» WHAT TO PRODUCE:
Copy exactly, and only, the lines from the one containing "blue rolling pin: 2 -> 4" through the last line of the records below.

=== Section Start ===

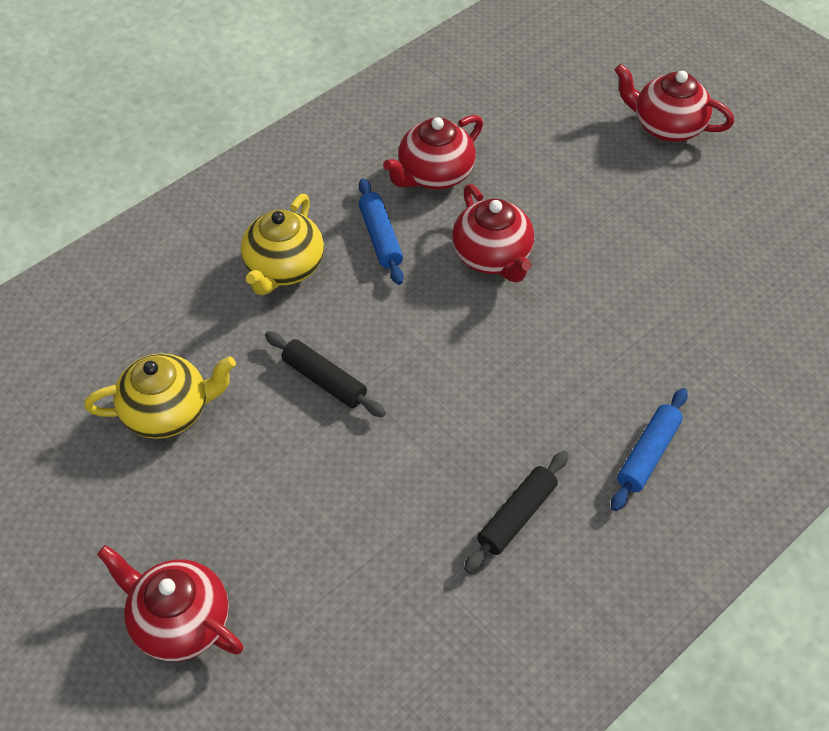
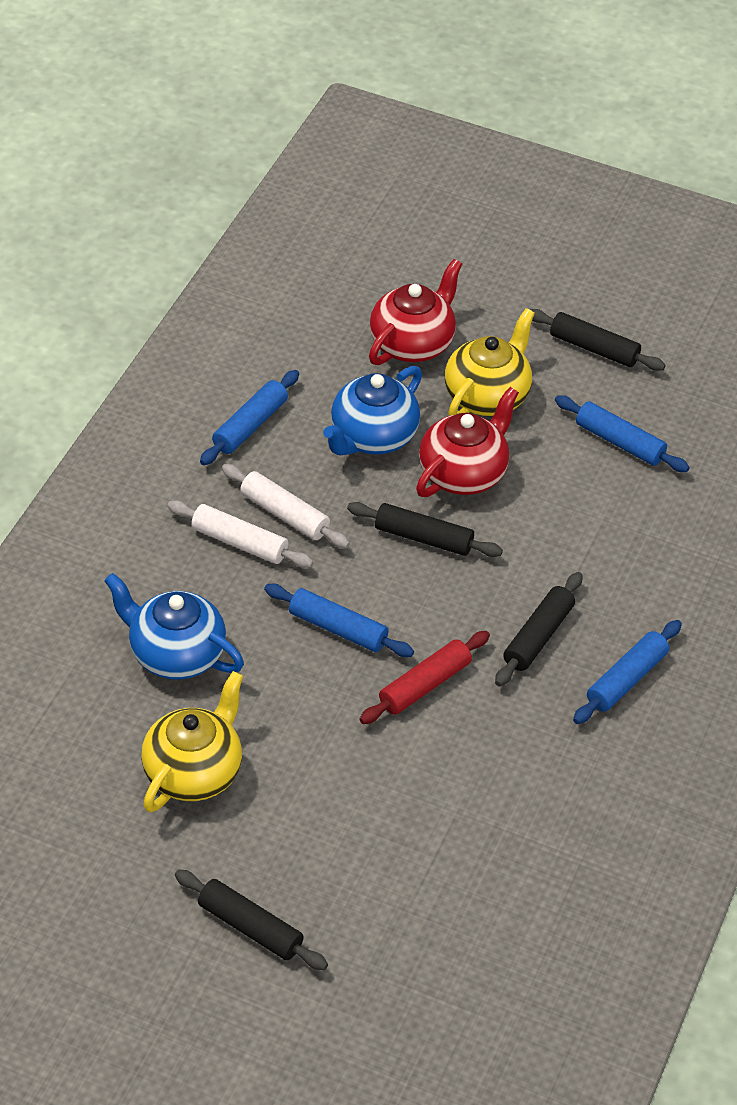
black rolling pin: 2 -> 4
blue rolling pin: 2 -> 4
blue teapot: 0 -> 2
red rolling pin: 0 -> 1
red teapot: 4 -> 2
white rolling pin: 0 -> 2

=== Section End ===

» REPLY TO THE TASK:
blue rolling pin: 2 -> 4
blue teapot: 0 -> 2
red rolling pin: 0 -> 1
red teapot: 4 -> 2
white rolling pin: 0 -> 2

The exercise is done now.